■ PROBLEM TO WORK ON:
Report every line of the listing below that contains the string "tuplet", reproducing each such line in full.

[START OF RECORDS FOR THE TASK]

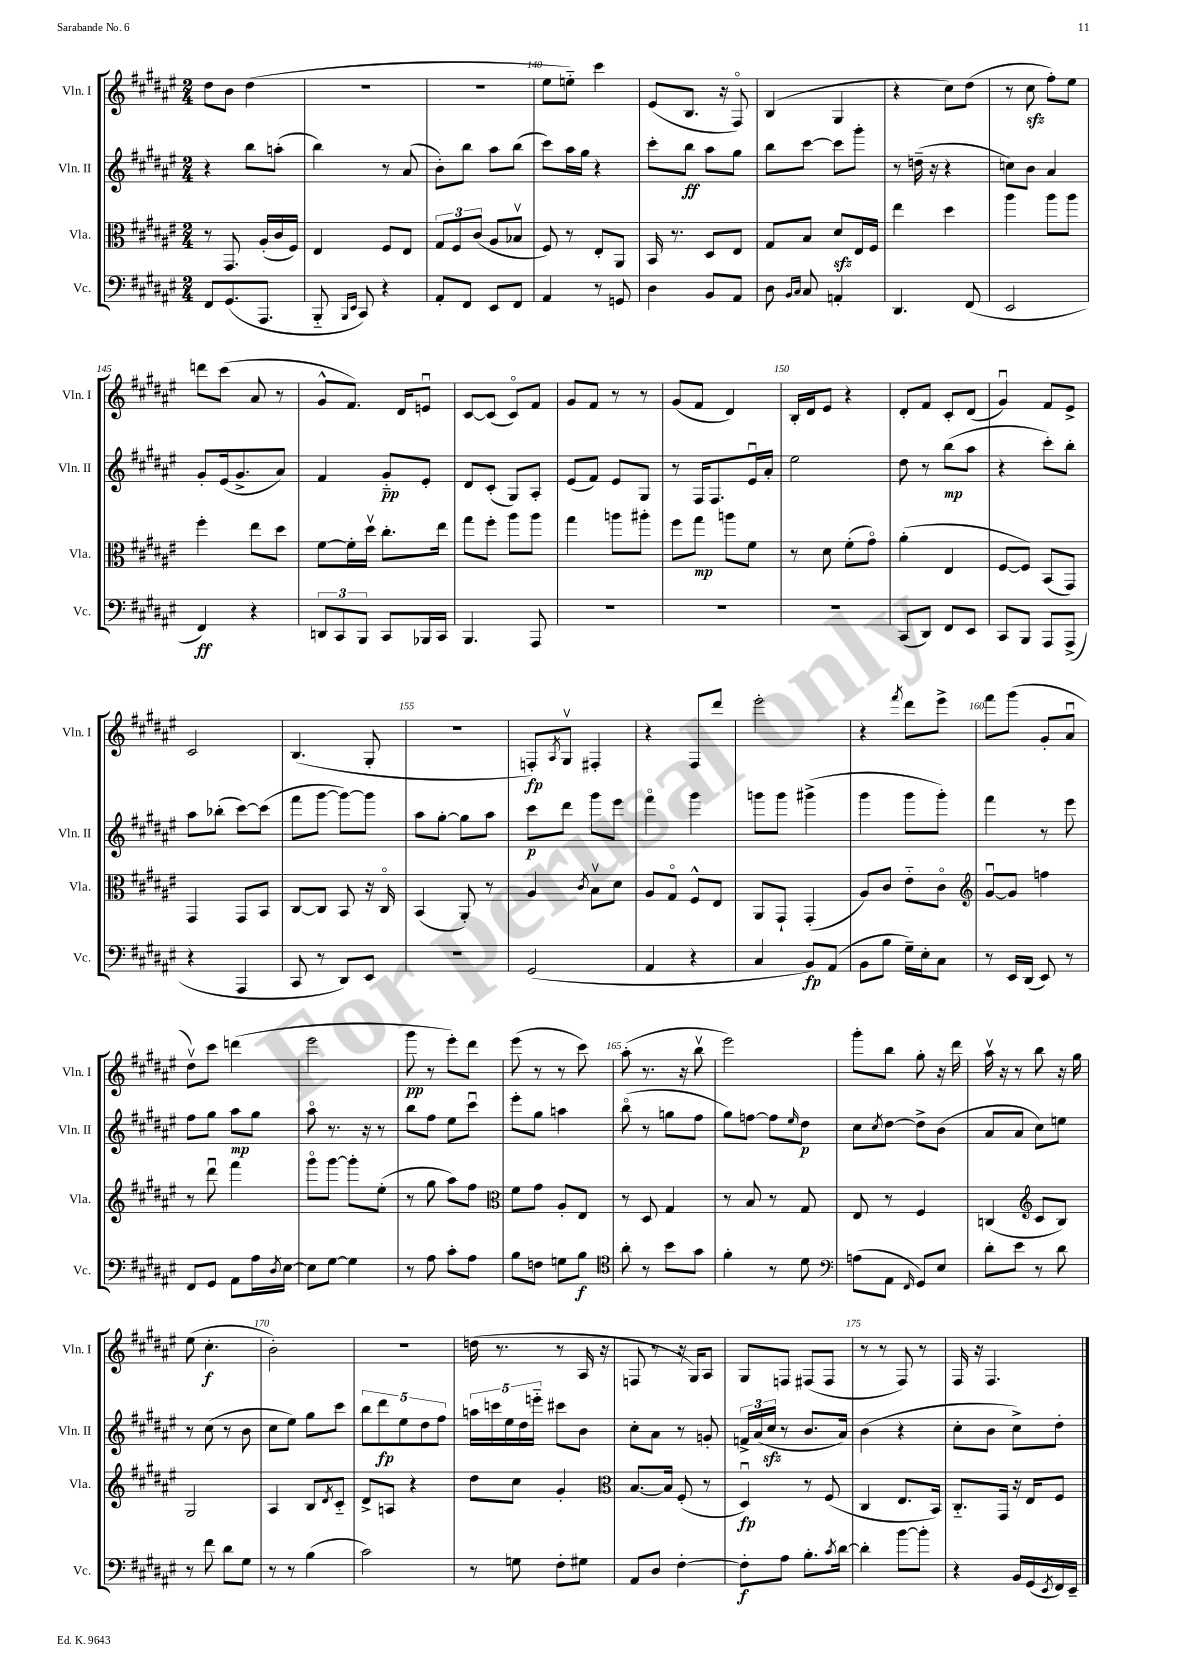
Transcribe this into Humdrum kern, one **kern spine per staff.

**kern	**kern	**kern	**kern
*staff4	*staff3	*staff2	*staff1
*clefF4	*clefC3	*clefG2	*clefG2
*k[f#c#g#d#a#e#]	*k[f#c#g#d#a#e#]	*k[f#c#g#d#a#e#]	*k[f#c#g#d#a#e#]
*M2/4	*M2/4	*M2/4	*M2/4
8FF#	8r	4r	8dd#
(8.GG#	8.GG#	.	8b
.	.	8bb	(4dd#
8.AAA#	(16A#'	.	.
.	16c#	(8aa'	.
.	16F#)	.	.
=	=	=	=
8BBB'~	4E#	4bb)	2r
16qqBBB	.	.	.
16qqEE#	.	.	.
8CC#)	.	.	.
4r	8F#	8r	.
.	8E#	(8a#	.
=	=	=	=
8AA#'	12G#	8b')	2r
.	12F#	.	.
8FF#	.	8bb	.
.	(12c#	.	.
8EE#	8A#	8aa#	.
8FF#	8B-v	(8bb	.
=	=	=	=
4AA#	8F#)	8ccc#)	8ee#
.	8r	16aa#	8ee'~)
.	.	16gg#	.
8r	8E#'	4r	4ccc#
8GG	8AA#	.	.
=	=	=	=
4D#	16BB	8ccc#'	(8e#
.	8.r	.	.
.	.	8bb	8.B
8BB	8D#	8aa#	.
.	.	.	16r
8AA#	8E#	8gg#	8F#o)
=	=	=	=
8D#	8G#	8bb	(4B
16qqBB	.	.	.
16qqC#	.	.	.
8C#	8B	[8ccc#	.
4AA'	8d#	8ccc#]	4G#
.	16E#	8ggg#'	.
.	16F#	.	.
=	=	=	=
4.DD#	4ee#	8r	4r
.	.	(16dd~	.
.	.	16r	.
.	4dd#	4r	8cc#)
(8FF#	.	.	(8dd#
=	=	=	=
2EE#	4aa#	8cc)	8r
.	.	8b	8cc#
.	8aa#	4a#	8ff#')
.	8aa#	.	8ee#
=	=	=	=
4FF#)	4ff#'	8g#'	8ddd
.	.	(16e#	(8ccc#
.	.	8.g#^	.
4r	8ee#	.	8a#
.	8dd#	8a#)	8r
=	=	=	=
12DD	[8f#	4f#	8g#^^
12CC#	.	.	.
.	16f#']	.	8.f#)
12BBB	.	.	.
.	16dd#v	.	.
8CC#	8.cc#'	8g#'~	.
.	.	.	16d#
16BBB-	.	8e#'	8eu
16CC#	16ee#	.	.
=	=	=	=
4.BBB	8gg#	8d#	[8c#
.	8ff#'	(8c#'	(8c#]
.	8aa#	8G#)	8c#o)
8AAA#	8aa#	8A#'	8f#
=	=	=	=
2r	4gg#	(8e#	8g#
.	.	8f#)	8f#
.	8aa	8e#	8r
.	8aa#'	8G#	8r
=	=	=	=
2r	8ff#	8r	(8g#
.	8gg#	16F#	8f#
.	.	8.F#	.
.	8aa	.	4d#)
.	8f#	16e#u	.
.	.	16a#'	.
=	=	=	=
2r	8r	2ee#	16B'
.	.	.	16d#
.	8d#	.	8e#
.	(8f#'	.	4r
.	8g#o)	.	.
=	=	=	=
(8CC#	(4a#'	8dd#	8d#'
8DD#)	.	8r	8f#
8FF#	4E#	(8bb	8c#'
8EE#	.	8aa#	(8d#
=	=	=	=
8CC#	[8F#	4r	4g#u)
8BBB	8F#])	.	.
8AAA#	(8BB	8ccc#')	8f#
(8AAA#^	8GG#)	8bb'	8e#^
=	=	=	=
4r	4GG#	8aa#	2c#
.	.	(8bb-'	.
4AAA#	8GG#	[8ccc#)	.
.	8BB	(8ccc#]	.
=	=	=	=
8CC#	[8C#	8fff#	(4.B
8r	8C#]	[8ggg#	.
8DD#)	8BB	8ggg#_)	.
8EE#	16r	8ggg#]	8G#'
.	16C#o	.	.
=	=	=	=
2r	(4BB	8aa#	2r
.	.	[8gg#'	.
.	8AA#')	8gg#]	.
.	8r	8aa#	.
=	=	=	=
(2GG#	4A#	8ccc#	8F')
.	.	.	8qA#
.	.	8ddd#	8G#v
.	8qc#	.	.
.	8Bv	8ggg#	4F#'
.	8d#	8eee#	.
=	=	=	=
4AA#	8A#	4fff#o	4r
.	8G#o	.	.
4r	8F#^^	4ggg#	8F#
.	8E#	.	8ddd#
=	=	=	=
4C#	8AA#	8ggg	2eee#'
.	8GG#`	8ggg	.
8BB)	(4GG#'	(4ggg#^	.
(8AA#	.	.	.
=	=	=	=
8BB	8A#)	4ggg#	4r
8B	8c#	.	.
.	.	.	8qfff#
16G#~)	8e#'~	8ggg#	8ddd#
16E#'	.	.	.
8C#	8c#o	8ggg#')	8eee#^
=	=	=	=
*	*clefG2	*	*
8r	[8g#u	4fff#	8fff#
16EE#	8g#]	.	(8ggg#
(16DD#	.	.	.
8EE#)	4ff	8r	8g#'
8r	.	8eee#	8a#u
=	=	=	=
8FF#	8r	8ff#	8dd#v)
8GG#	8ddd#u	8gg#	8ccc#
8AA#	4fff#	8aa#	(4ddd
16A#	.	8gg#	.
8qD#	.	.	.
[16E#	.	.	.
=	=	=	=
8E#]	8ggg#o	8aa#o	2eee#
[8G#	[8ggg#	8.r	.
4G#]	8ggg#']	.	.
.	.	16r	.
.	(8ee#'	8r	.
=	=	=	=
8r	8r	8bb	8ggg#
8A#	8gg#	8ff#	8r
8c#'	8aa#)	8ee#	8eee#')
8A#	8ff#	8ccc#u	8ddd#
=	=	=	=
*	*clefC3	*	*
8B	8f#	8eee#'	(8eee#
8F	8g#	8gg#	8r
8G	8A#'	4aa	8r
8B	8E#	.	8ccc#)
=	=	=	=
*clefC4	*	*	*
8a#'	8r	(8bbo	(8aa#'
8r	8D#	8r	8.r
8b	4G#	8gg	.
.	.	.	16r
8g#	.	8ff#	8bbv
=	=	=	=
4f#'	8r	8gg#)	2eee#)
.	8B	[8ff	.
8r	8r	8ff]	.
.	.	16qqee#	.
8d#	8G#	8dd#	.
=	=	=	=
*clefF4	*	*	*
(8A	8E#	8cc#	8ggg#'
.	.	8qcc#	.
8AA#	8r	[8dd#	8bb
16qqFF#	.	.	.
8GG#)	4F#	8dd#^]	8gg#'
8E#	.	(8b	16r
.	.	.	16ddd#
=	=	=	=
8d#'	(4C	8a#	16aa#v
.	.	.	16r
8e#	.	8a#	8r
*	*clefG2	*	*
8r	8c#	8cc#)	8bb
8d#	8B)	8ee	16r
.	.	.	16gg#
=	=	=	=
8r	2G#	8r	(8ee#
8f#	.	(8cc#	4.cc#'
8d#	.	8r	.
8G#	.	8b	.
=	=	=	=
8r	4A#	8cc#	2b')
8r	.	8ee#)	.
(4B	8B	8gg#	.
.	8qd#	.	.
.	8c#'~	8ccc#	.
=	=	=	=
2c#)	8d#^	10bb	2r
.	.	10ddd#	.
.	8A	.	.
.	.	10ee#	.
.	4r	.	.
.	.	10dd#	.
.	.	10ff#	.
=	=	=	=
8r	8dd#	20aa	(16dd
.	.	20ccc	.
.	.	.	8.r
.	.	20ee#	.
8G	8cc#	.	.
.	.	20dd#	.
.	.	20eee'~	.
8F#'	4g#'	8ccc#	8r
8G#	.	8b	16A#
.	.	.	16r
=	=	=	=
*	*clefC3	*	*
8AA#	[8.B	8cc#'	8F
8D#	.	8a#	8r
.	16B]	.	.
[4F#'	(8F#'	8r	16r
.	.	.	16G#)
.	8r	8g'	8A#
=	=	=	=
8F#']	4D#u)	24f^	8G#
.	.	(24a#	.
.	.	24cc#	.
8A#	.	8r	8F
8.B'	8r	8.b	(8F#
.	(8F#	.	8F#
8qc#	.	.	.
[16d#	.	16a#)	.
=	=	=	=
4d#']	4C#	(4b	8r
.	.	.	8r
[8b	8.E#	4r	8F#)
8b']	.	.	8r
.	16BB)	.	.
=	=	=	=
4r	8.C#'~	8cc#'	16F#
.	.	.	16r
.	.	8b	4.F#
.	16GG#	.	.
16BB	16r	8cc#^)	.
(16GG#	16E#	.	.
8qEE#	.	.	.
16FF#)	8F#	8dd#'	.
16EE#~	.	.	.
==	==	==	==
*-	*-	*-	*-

[END OF RECORDS FOR THE TASK]
[START OF RECORDS FOR THE TASK]

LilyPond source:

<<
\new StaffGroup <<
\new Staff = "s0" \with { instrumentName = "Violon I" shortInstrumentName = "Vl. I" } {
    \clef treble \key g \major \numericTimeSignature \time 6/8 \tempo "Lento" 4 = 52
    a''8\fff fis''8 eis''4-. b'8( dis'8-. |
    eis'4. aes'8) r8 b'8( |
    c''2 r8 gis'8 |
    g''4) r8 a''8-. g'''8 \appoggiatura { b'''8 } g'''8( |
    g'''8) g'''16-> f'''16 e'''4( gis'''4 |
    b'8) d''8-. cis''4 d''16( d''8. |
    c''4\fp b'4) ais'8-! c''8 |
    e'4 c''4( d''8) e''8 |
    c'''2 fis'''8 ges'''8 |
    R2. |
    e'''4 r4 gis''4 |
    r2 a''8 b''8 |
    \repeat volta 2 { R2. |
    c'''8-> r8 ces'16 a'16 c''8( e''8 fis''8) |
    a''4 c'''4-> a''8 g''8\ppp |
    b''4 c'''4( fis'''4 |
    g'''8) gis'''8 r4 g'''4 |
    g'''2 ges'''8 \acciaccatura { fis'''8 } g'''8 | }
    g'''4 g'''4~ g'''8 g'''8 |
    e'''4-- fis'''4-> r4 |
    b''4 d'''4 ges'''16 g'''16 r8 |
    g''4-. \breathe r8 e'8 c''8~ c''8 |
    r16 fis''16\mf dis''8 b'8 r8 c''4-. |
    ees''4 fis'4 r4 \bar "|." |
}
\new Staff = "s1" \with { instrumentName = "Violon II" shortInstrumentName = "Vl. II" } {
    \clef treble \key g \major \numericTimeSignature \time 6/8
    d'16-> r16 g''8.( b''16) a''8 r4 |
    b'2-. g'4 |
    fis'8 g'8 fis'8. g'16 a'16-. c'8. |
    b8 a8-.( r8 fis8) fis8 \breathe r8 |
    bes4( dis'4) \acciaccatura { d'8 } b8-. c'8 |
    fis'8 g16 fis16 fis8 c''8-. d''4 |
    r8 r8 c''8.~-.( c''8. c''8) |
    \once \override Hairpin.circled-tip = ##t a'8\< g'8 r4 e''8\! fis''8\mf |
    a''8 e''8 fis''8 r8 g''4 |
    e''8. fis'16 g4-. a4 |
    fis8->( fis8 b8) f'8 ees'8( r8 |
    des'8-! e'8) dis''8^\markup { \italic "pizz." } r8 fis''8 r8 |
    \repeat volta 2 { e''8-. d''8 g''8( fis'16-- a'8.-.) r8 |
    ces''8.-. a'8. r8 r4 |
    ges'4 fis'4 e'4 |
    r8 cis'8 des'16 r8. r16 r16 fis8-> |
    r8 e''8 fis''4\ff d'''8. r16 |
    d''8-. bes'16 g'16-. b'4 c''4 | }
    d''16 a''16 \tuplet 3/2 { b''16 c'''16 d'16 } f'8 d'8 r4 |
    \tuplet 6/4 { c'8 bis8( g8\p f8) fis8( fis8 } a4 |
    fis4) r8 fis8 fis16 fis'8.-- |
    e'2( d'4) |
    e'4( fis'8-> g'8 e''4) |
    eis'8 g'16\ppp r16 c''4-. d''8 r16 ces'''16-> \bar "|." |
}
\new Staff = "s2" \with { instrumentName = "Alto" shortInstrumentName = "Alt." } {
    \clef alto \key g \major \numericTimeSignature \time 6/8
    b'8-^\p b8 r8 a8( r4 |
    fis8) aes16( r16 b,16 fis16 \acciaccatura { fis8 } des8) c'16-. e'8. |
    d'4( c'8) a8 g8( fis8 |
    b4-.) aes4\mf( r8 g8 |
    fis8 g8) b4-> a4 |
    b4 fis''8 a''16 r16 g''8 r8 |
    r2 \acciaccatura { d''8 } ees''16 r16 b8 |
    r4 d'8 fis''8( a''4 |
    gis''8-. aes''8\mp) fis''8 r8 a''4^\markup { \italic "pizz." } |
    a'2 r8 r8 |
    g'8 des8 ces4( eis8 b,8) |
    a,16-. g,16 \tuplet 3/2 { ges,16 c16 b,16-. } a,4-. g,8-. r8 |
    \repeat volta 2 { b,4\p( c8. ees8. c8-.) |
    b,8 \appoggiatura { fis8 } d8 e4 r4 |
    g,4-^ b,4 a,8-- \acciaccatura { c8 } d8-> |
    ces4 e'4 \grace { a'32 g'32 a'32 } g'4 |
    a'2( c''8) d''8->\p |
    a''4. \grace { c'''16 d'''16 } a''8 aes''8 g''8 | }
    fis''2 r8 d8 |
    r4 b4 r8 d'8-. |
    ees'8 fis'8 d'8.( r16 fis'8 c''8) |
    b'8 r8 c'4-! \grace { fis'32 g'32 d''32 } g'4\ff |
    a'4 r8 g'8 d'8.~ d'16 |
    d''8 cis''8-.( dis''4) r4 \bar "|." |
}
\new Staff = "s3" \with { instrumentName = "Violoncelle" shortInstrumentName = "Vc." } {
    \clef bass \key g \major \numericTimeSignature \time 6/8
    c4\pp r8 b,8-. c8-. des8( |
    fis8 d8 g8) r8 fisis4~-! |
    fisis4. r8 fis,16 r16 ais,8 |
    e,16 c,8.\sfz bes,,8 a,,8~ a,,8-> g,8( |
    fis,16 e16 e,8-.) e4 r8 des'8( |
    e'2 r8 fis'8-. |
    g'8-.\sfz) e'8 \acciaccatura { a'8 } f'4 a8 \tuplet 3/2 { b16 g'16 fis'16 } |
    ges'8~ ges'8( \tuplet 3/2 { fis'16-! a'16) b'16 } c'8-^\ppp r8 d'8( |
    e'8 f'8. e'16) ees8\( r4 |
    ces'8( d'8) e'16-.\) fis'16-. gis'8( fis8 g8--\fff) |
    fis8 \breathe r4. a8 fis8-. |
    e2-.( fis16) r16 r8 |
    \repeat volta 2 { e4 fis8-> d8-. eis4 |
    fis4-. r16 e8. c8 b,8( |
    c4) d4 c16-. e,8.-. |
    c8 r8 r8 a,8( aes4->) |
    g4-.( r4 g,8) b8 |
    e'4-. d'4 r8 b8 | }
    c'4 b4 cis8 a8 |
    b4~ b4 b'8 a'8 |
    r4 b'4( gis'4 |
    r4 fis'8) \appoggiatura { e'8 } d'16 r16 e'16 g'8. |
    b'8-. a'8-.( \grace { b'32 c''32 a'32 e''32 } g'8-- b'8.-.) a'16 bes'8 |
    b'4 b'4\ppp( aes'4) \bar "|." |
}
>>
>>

[END OF RECORDS FOR THE TASK]
[START OF RECORDS FOR THE TASK]

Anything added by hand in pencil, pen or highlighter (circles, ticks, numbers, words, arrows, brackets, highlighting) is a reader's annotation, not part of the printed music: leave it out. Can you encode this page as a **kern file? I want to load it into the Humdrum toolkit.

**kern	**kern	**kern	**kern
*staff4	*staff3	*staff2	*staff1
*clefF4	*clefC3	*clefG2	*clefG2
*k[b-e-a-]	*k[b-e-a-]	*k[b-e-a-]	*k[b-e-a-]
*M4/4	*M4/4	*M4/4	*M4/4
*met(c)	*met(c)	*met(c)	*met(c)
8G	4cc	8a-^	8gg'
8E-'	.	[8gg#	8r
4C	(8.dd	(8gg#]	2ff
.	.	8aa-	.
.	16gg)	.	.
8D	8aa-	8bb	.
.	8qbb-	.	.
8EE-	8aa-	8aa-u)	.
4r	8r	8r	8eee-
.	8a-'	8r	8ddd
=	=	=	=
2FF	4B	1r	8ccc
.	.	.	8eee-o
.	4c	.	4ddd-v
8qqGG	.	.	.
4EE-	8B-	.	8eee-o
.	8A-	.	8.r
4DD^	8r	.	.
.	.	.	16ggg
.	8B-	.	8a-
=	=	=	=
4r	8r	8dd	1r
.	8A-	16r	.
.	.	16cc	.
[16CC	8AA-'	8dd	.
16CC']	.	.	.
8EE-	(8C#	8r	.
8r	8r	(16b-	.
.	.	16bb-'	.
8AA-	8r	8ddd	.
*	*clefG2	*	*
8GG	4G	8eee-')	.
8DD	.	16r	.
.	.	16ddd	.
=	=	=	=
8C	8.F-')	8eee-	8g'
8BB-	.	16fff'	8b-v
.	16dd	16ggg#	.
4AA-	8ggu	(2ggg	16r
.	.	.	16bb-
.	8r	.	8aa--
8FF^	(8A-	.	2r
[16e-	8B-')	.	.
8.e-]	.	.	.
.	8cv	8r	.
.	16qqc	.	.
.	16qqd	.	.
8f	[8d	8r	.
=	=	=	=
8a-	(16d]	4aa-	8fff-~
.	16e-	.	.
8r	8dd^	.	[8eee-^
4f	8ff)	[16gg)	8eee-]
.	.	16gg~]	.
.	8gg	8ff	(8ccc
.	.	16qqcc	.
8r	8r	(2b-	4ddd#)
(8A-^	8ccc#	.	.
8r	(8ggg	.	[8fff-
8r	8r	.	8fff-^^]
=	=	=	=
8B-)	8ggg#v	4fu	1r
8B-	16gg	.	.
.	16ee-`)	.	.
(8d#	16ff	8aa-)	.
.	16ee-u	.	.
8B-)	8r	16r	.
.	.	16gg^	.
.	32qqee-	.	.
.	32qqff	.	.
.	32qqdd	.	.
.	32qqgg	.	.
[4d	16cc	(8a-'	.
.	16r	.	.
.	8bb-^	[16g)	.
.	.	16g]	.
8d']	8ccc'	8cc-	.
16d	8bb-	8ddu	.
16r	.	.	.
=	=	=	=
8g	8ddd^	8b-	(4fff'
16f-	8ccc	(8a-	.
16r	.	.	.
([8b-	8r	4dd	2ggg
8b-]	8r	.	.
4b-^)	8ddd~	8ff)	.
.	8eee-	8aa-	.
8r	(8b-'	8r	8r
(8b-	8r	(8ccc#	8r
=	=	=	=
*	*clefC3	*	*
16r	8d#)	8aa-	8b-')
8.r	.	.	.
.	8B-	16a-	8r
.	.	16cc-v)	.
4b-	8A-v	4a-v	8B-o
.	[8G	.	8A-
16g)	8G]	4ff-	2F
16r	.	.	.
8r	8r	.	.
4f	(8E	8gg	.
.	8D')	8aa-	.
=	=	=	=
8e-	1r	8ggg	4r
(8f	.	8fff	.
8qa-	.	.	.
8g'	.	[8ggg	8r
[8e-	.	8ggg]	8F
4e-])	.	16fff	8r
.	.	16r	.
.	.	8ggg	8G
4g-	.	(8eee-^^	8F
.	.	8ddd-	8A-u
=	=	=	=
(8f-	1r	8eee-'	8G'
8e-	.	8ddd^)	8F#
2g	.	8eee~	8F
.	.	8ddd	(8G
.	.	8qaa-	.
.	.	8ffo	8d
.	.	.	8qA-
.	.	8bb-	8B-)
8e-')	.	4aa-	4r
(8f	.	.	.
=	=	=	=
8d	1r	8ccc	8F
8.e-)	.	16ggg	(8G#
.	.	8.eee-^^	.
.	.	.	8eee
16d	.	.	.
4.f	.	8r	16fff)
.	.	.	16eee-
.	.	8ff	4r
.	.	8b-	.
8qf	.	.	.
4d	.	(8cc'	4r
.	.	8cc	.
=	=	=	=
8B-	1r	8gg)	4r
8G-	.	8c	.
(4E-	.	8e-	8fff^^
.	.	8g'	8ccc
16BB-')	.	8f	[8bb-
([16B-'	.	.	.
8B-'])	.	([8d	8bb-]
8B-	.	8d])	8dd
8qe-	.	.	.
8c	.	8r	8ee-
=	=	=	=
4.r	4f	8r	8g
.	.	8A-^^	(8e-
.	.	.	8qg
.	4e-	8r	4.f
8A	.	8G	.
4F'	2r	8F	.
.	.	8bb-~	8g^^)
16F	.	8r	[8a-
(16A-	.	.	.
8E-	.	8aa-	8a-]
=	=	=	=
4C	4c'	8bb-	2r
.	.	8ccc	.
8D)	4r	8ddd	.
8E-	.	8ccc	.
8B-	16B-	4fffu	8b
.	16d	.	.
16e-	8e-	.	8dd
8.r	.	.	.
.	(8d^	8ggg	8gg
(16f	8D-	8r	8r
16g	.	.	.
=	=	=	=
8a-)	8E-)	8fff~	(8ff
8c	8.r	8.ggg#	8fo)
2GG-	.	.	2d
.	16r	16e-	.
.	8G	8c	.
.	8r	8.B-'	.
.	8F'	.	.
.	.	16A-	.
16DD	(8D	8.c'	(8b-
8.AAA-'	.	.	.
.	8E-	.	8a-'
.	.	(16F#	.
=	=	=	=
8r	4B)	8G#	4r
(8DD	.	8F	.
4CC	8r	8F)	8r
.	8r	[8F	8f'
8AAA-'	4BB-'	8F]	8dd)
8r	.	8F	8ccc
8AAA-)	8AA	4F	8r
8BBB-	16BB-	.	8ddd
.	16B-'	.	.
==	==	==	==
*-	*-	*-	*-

[END OF RECORDS FOR THE TASK]

■ EXERCISE RESULT:
    d''16 a''16 \tuplet 3/2 { b''16 c'''16 d'16 } f'8 d'8 r4 |
    \tuplet 6/4 { c'8 bis8( g8\p f8) fis8( fis8 } a4 |
    a,16-. g,16 \tuplet 3/2 { ges,16 c16 b,16-. } a,4-. g,8-. r8 |
    g'8-.\sfz) e'8 \acciaccatura { a'8 } f'4 a8 \tuplet 3/2 { b16 g'16 fis'16 } |
    ges'8~ ges'8( \tuplet 3/2 { fis'16-! a'16) b'16 } c'8-^\ppp r8 d'8( |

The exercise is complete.